:: INSTRUCTIONS TO FOLLOW ::
Using the data below, output a verbatim copy of the lines between the one holding "(950, 496) = (578, 477): pink" and the one holding "(419, 133) = (606, 170): yellow", inclusive, without any pictures.

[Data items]
###

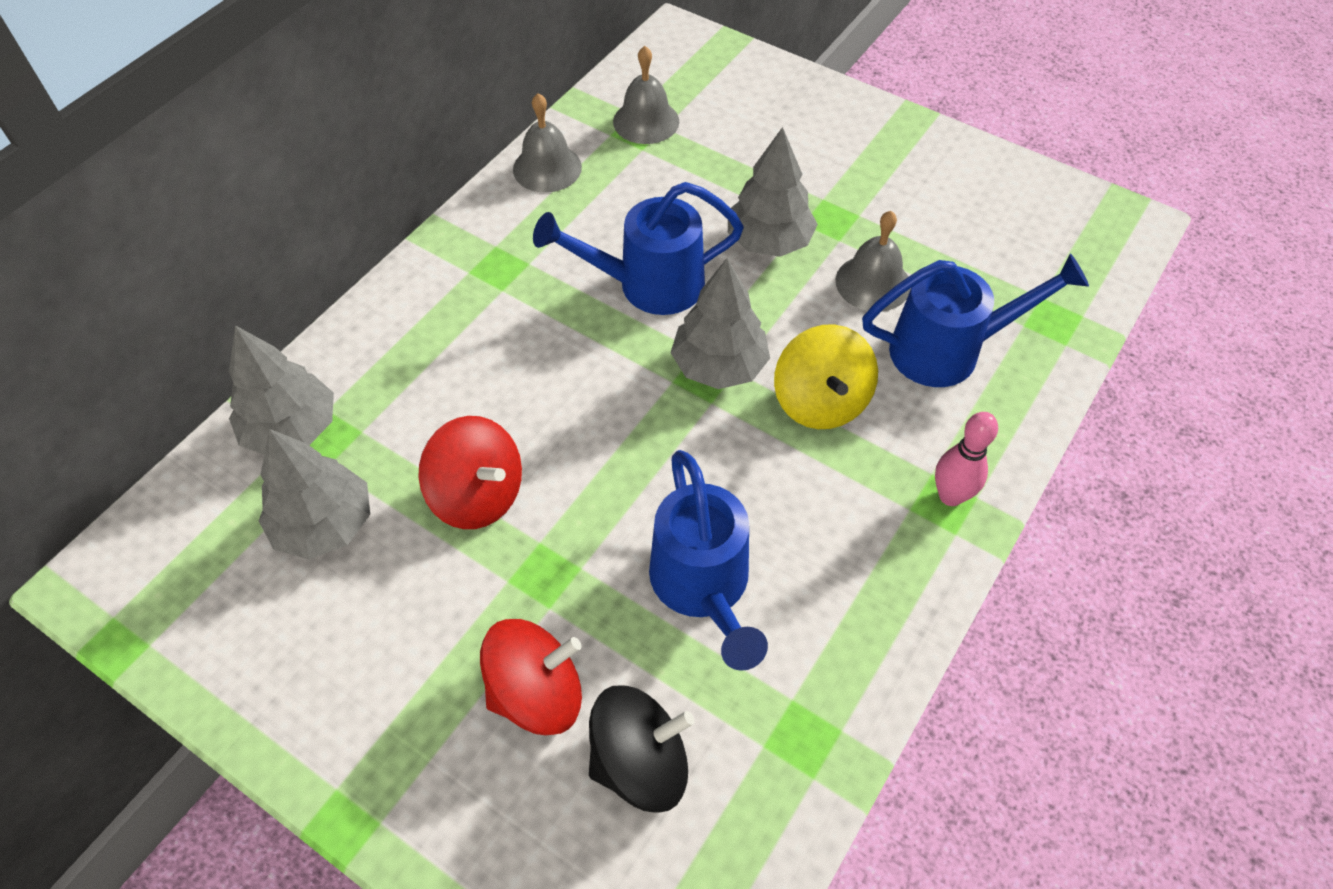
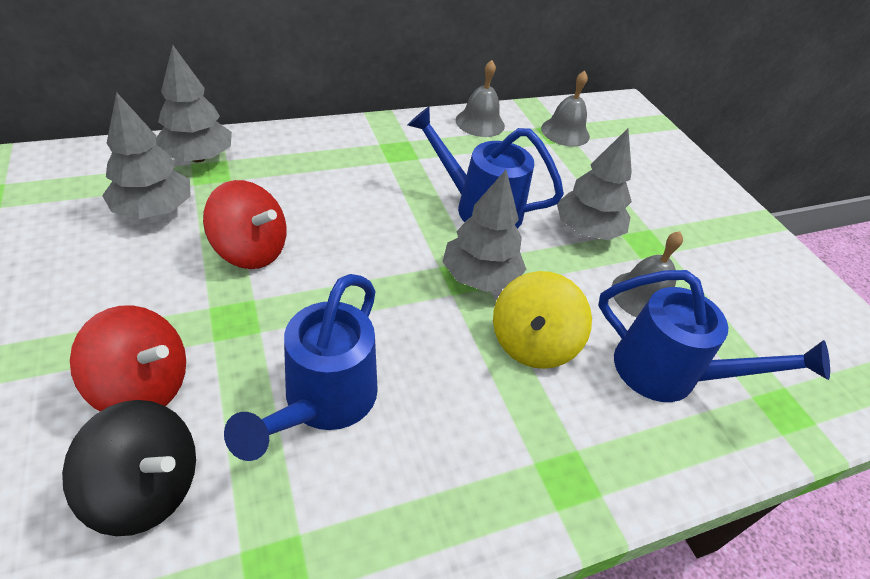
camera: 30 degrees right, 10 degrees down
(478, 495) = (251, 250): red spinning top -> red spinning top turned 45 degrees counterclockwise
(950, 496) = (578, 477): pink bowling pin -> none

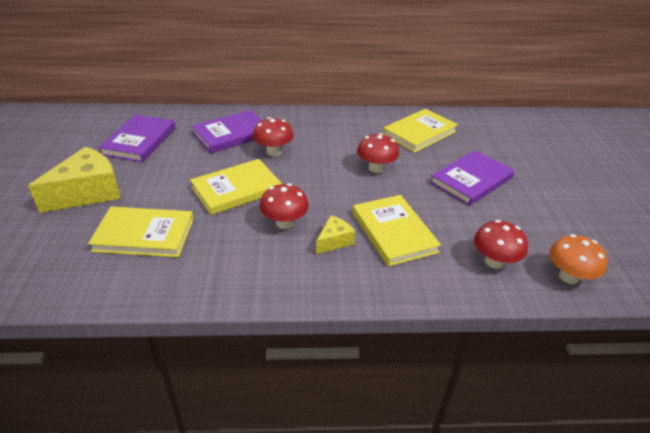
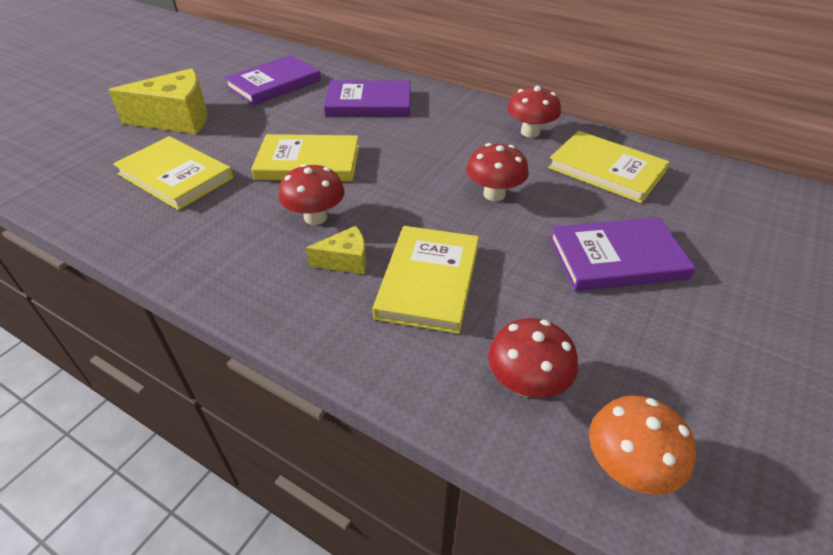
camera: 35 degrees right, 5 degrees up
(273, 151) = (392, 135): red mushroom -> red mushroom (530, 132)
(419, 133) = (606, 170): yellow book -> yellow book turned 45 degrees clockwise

###

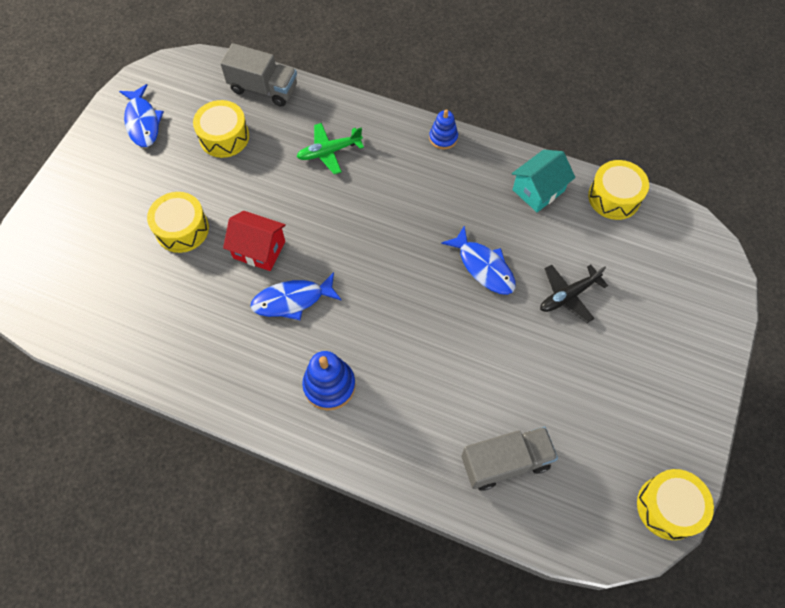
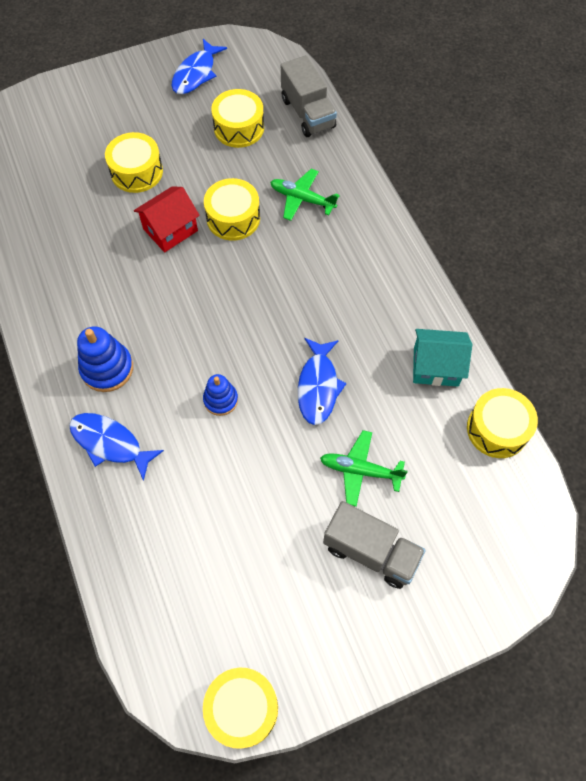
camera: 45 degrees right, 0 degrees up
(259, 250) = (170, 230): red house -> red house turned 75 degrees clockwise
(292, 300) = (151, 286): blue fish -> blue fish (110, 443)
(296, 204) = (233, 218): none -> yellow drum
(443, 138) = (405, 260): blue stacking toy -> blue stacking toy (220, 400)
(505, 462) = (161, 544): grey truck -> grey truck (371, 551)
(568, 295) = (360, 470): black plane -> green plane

###

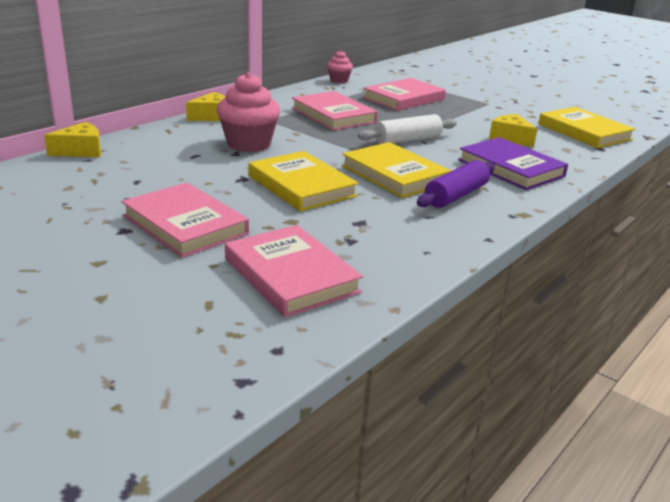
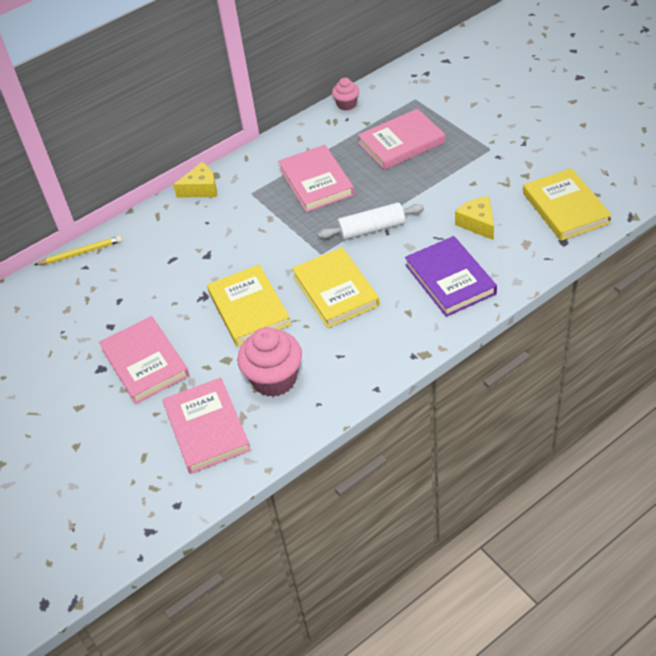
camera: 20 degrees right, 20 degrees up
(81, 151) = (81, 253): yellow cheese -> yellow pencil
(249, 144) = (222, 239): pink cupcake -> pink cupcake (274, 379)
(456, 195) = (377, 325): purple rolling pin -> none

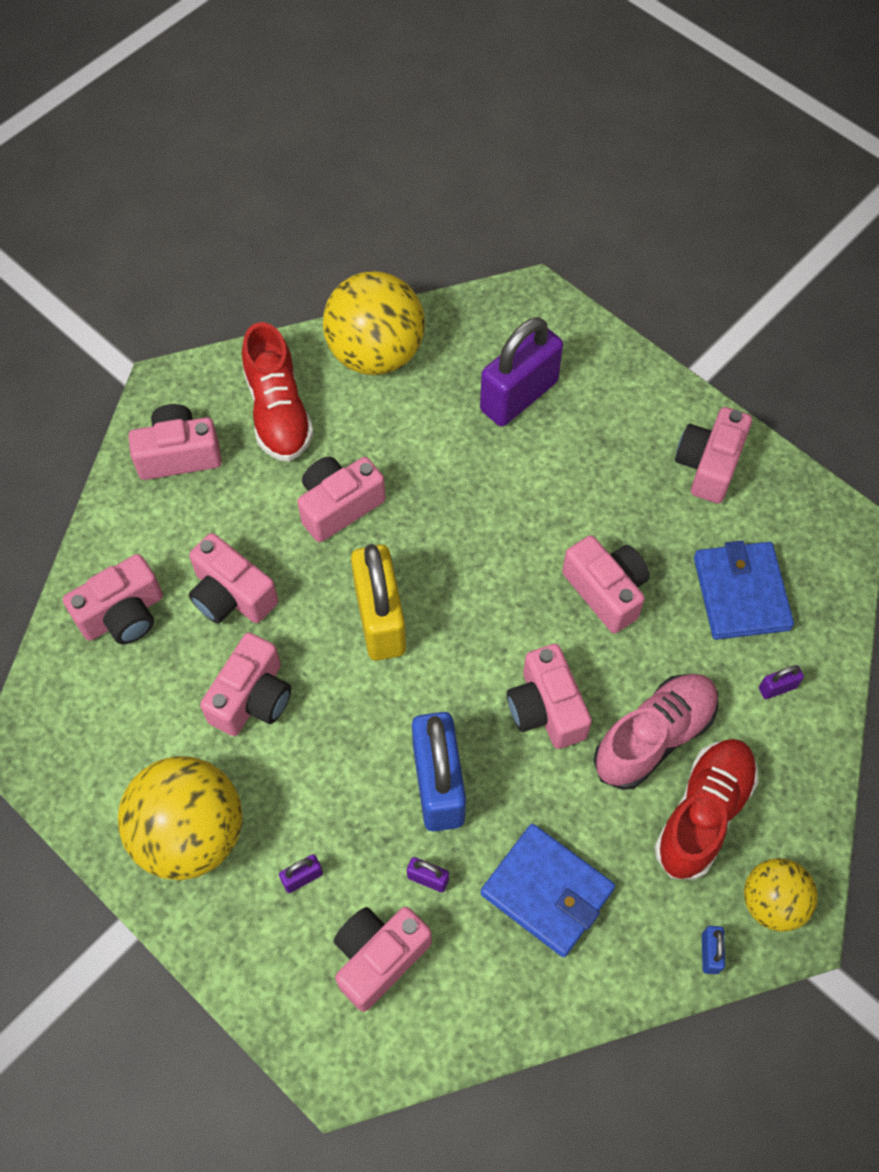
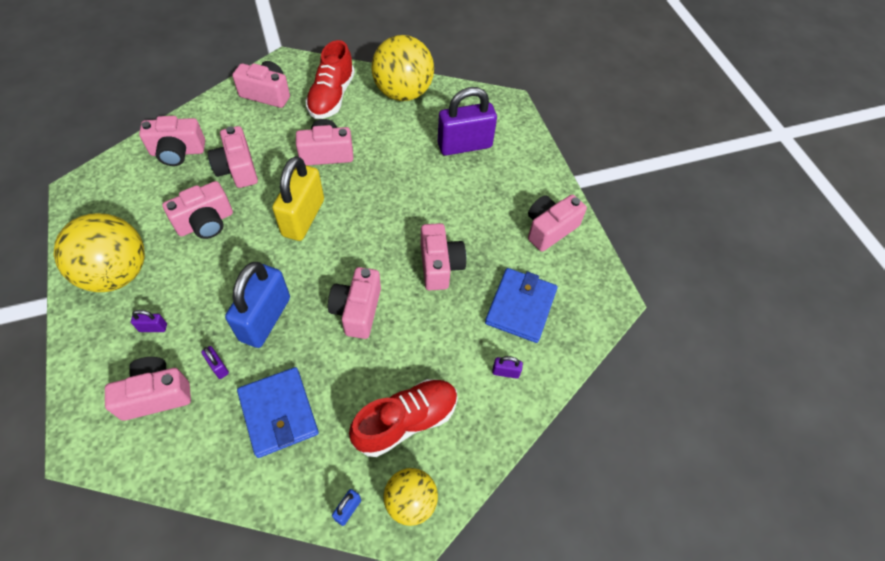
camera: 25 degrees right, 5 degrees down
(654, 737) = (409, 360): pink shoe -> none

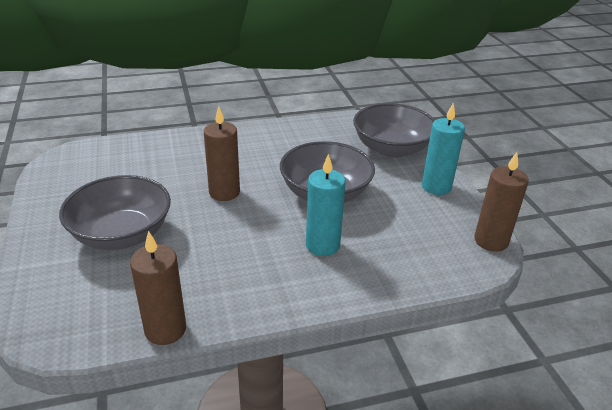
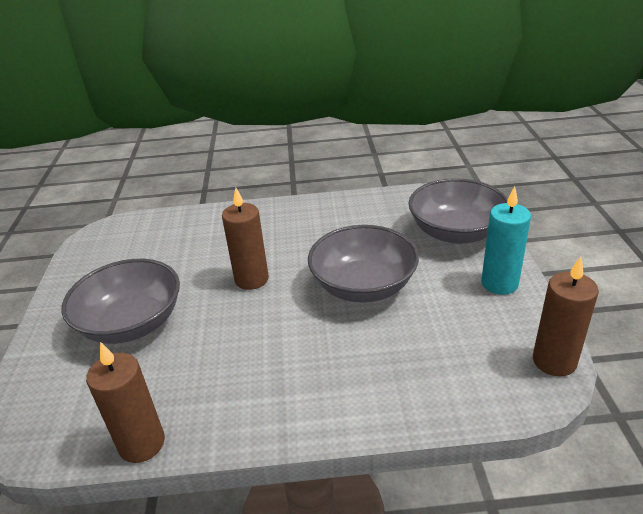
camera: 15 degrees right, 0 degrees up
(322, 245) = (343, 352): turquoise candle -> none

###

:: ANSWER SECTION ::
(950, 496) = (578, 477): pink bowling pin -> none

camera: 35 degrees right, 5 degrees up
(273, 151) = (392, 135): red mushroom -> red mushroom (530, 132)
(419, 133) = (606, 170): yellow book -> yellow book turned 45 degrees clockwise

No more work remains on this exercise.